REQUIREMENT — Find the line with "white duck: 10 -> 11" in the entries below, then reproduce it and every line after it down to and including the line with "blue mug: 4 -> 5", exactly.

MATERIAL PROVIDED —
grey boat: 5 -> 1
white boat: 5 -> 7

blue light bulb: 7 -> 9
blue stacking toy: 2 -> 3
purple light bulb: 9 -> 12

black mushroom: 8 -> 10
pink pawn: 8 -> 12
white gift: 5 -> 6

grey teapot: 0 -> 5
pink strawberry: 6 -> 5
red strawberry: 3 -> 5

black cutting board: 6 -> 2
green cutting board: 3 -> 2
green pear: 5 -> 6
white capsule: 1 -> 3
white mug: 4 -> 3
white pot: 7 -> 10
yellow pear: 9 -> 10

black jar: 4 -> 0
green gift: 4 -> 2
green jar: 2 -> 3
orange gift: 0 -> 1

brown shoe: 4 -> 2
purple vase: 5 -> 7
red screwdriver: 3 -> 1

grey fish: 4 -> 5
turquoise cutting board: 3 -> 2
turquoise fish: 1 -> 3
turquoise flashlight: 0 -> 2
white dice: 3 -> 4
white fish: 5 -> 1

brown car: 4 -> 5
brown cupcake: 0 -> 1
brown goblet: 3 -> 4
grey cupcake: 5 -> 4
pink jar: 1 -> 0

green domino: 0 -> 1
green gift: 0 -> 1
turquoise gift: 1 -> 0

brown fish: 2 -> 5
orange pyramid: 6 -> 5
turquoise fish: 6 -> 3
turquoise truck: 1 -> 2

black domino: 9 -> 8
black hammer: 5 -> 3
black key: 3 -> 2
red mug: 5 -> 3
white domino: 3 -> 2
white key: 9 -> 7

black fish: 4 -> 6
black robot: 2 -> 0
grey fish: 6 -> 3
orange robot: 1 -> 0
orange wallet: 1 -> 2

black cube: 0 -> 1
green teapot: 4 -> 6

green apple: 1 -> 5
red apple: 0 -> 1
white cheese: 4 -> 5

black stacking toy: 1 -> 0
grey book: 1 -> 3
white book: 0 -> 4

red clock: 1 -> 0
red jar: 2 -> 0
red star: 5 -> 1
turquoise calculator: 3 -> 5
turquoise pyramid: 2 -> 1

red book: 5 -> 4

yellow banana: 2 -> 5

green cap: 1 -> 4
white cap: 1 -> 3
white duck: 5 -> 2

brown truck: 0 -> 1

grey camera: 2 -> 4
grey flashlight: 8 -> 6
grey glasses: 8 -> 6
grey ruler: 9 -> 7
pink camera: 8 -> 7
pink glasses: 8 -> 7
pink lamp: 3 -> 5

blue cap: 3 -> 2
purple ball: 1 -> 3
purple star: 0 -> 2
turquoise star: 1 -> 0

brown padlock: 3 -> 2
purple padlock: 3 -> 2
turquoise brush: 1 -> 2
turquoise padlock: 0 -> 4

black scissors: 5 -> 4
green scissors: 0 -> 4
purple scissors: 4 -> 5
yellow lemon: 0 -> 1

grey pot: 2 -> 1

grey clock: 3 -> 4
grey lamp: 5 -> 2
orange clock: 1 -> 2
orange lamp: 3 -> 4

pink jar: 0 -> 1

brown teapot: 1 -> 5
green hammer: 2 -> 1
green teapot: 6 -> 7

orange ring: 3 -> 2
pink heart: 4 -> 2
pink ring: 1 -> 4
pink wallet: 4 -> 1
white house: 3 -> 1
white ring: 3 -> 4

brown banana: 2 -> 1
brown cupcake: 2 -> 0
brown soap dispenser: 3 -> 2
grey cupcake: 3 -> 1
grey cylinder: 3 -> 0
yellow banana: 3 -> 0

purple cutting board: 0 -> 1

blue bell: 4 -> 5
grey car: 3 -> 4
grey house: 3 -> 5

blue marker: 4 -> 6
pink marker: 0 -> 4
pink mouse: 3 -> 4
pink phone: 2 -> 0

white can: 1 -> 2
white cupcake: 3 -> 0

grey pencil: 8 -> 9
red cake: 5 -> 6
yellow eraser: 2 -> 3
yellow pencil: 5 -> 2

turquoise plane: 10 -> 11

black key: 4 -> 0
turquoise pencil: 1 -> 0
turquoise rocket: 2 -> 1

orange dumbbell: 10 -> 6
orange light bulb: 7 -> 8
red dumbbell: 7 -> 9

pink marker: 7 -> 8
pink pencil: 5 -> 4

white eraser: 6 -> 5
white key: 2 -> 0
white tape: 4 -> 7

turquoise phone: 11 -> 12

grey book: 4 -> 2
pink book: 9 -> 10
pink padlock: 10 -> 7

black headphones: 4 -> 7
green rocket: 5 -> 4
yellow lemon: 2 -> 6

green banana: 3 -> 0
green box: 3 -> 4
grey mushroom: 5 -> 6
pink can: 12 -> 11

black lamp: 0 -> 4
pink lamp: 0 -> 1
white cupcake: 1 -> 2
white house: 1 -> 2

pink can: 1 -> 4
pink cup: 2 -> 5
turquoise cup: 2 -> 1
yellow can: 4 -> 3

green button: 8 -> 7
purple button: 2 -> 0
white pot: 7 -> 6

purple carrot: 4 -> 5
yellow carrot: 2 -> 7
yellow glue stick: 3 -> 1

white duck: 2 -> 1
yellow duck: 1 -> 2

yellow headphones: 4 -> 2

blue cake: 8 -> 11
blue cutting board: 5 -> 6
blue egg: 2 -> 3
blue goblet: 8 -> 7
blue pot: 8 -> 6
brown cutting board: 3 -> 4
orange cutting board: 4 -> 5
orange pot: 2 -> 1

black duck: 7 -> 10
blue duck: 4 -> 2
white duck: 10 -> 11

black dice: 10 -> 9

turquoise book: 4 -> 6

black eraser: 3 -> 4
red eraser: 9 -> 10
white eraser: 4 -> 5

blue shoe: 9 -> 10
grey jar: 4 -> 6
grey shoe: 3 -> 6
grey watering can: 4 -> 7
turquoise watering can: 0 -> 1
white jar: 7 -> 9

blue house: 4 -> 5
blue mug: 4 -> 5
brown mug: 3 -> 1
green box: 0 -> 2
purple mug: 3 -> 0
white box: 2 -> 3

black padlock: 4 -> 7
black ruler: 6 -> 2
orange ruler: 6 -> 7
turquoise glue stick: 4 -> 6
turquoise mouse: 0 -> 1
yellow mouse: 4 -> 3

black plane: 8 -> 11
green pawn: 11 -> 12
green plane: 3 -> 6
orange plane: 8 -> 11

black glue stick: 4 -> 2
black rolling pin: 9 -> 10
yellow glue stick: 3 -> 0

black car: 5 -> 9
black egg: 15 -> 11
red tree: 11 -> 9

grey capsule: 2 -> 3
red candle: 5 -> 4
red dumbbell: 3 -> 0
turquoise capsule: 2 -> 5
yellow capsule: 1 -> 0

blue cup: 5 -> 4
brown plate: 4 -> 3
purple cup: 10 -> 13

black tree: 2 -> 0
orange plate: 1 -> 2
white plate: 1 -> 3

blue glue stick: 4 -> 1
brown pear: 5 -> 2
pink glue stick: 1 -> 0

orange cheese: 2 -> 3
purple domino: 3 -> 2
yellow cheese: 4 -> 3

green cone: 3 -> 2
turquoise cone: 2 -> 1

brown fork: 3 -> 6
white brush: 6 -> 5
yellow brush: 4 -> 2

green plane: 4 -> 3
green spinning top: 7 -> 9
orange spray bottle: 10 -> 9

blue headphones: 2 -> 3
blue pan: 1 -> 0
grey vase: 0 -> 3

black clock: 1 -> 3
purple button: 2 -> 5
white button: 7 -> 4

RESPONSE AREA —
white duck: 10 -> 11

black dice: 10 -> 9

turquoise book: 4 -> 6

black eraser: 3 -> 4
red eraser: 9 -> 10
white eraser: 4 -> 5

blue shoe: 9 -> 10
grey jar: 4 -> 6
grey shoe: 3 -> 6
grey watering can: 4 -> 7
turquoise watering can: 0 -> 1
white jar: 7 -> 9

blue house: 4 -> 5
blue mug: 4 -> 5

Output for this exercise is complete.